══ Records ══

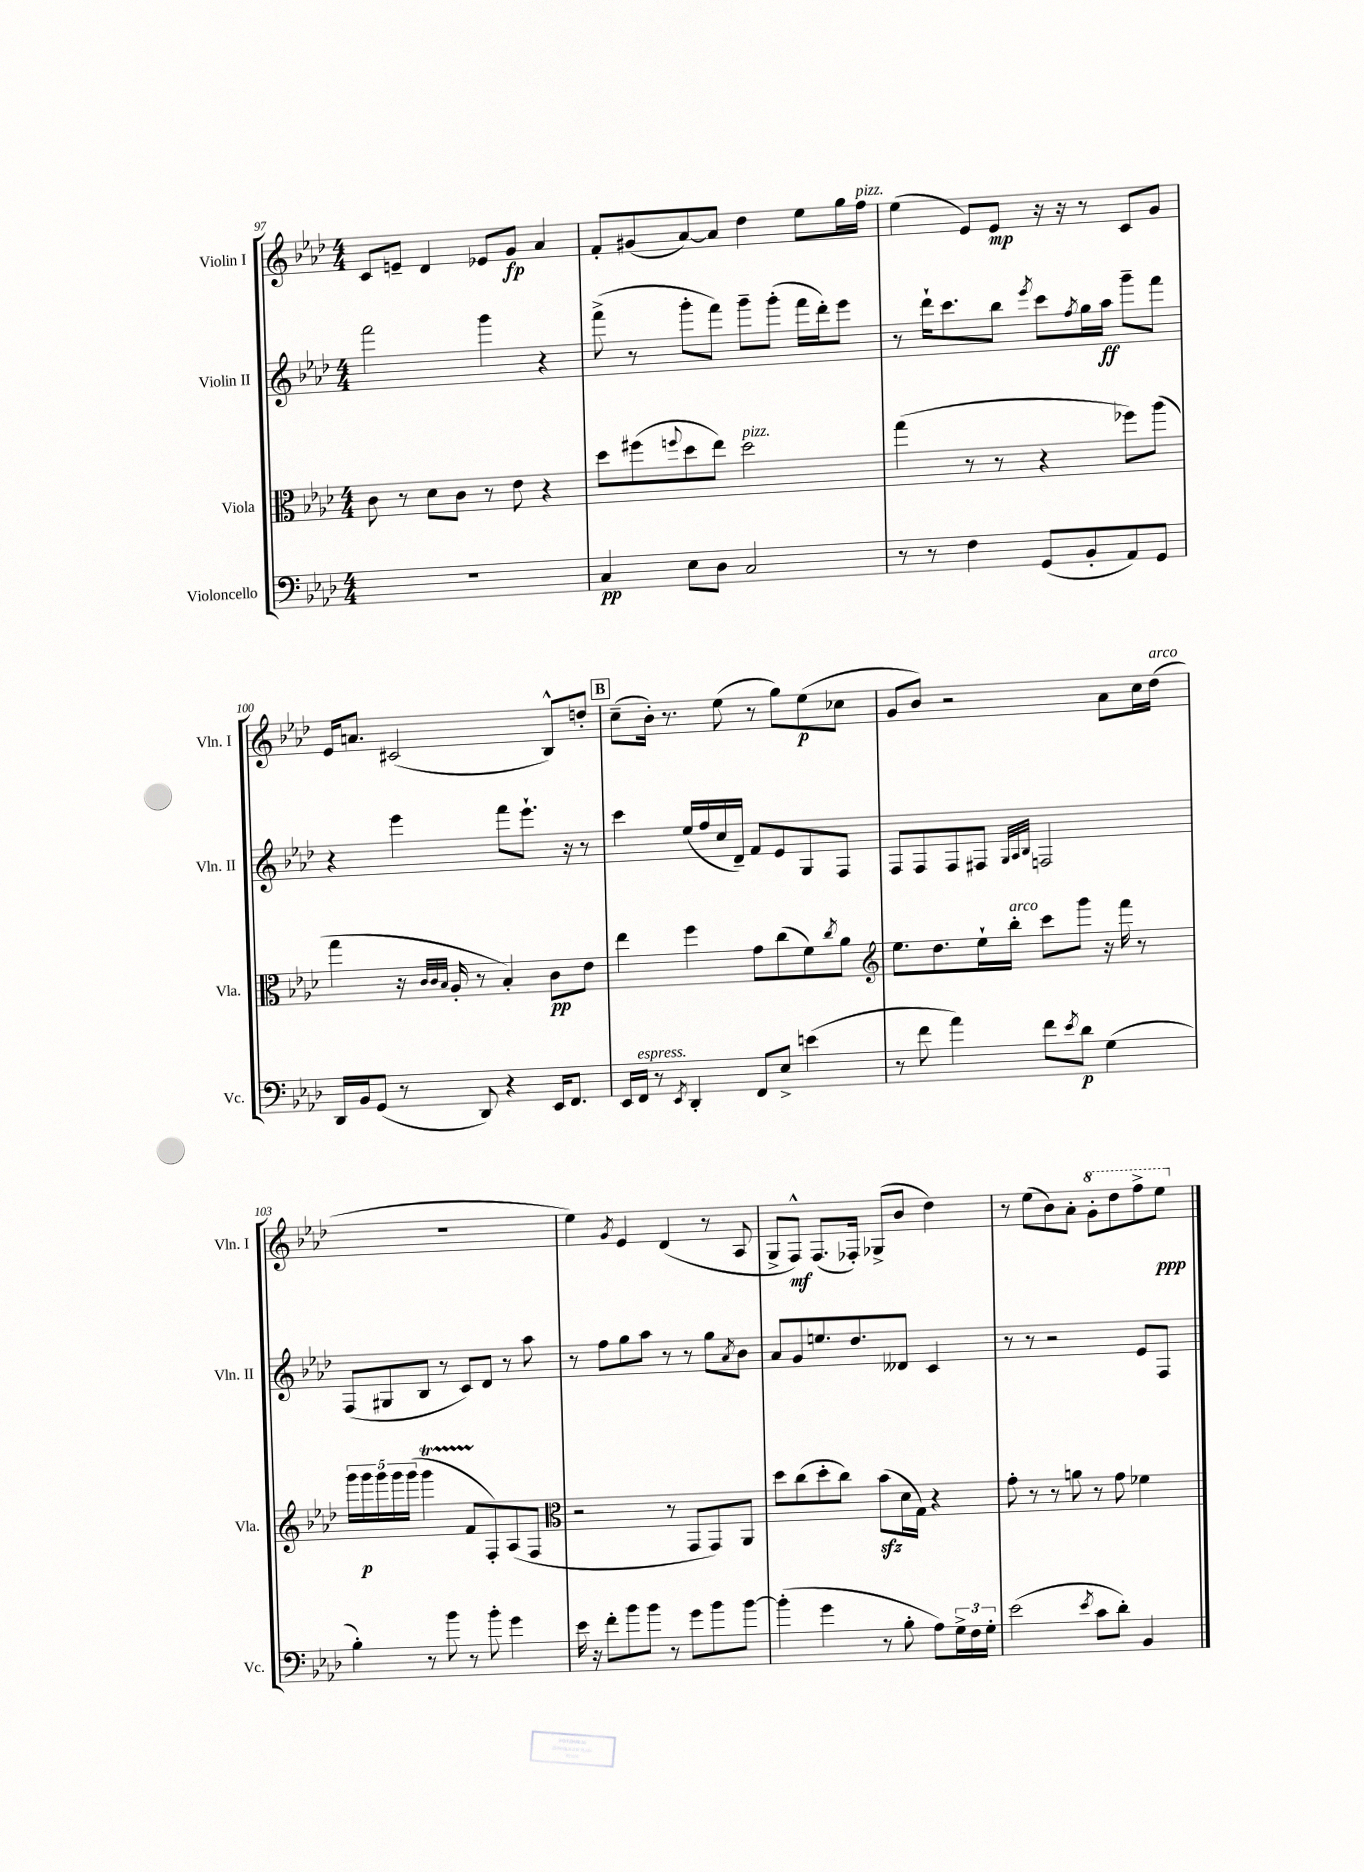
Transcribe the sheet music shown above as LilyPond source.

<<
\new StaffGroup <<
\new Staff = "s0" \with { instrumentName = "Violin I" shortInstrumentName = "Vln. I" } {
    \clef treble \key aes \major \numericTimeSignature \time 4/4
    c'8 e'8-- des'4 ees'8 g'8\fp aes'4 |
    f'8-. gis'8( aes'8~) aes'8 des''4 ees''8 g''16 f''16^\markup { \italic "pizz." } |
    ees''4( ees'8) ees'8\mp r16 r16 r8 c'8 g'8 |
    ees'16 a'8. cis'2( bes8-^) d''8-. |
    \mark \markup { \box "B" } c''8--( bes'16-.) r8. ees''8( r8 g''8) ees''8\p( ces''8 |
    g'8 bes'8) r2 aes'8 c''16 des''16^\markup { \italic "arco" }( |
    R1 |
    ees''4) \acciaccatura { g'8 } ees'4 des'4( r8 aes8 |
    g8-> f8-^\mf) f8.( fes16-.) ges8->( bes'8 des''4) |
    r8 ees''8( bes'8) aes'8-. \ottava #1 g''8-. des'''8 f'''8-> ees'''8\ppp \ottava #0 \bar "|." |
}
\new Staff = "s1" \with { instrumentName = "Violin II" shortInstrumentName = "Vln. II" } {
    \clef treble \key aes \major \numericTimeSignature \time 4/4
    f'''2 g'''4 r4 |
    f'''8->( r8 g'''8-. f'''8) g'''8-- g'''8-.( f'''16 des'''16-.) ees'''8 |
    r8 des'''16-! c'''8. bes''8 \acciaccatura { ees'''8 } c'''8 \acciaccatura { f''8 } g''16 aes''16\ff g'''8-- f'''8 |
    r4 ees'''4 f'''8 ees'''8.-! r16 r8 |
    \mark \markup { \box "B" } c'''4 ees''16( f''16 c''16 des'16--) f'8 ees'8 g8 f8 |
    f8 f8 f8 fis8 \grace { g32 aes32 bes32 } f2 |
    f8( gis8 bes8 r8 c'8) des'8 r8 aes''8 |
    r8 f''8 g''8 aes''8 r8 r8 g''8 \acciaccatura { aes'8 } bes'8 |
    aes'8 g'8 e''8. des''8. deses'8 c'4 |
    r8 r8 r2 ees'8 f8 \bar "|." |
}
\new Staff = "s2" \with { instrumentName = "Viola" shortInstrumentName = "Vla." } {
    \clef alto \key aes \major \numericTimeSignature \time 4/4
    c'8 r8 des'8 c'8 r8 ees'8 r4 |
    des''8 fis''8( \appoggiatura { f''8 } des''8 ees''8) des''2^\markup { \italic "pizz." } |
    g''4( r8 r8 r4 fes''8) aes''8( |
    g''4 r16 \grace { c'32 c'32 bes32 } aes16-. r8 bes4-.) c'8\pp ees'8 |
    \mark \markup { \box "B" } ees''4 f''4 g'8 c''8( f'8) \acciaccatura { c''8 } aes'8 |
    \clef treble ees''8. des''8. ees''16-! bes''16-.^\markup { \italic "arco" } c'''8 g'''8 r16 f'''16 r8 |
    \tuplet 5/4 { g'''16 g'''16\p g'''16 g'''16 g'''16( } g'''4\startTrillSpan f'8 f8-.\stopTrillSpan) aes8( f8 |
    \clef alto r2 r8 g,8 g,8) aes,8 |
    des''8 c''8( des''8-. c''8) bes'8\sfz( des'16 g16) r4 |
    g'8-. r8 r8 a'8 r8 g'8 fes'4 \bar "|." |
}
\new Staff = "s3" \with { instrumentName = "Violoncello" shortInstrumentName = "Vc." } {
    \clef bass \key aes \major \numericTimeSignature \time 4/4
    R1 |
    c4\pp ees8 des8 c2 |
    r8 r8 f4 g,8( bes,8-. aes,8) g,8 |
    des,16 bes,16 g,8( r8 des,8) r4 ees,16 f,8. |
    \mark \markup { \box "B" } ees,16 f,16^\markup { \italic "espress." } r8 \acciaccatura { ees,8 } des,4-. f,8 ees8-> e'4( |
    r8 f'8 aes'4) f'8 \acciaccatura { ees'8 } des'8\p g4( |
    bes4-.) r8 bes'8 r8 bes'8-. g'4 |
    ees'16 r16 f'8-. bes'8 bes'8 r8 g'8 bes'8 bes'8~ |
    bes'4-.( g'4 r8 bes8-. aes8) \tuplet 3/2 { g16-> f16 g16-. } |
    ees'2( \acciaccatura { ees'8 } c'8 des'8-.) bes,4 \bar "|." |
}
>>
>>
\layout { \context { \Score currentBarNumber = #97 } }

═══

## [Your instructions]
Show every line of the entries above that contains the string "alto", treating uppercase and lowercase letters as different.

## [Output]
    \clef alto \key aes \major \numericTimeSignature \time 4/4
    \clef alto r2 r8 g,8 g,8) aes,8 |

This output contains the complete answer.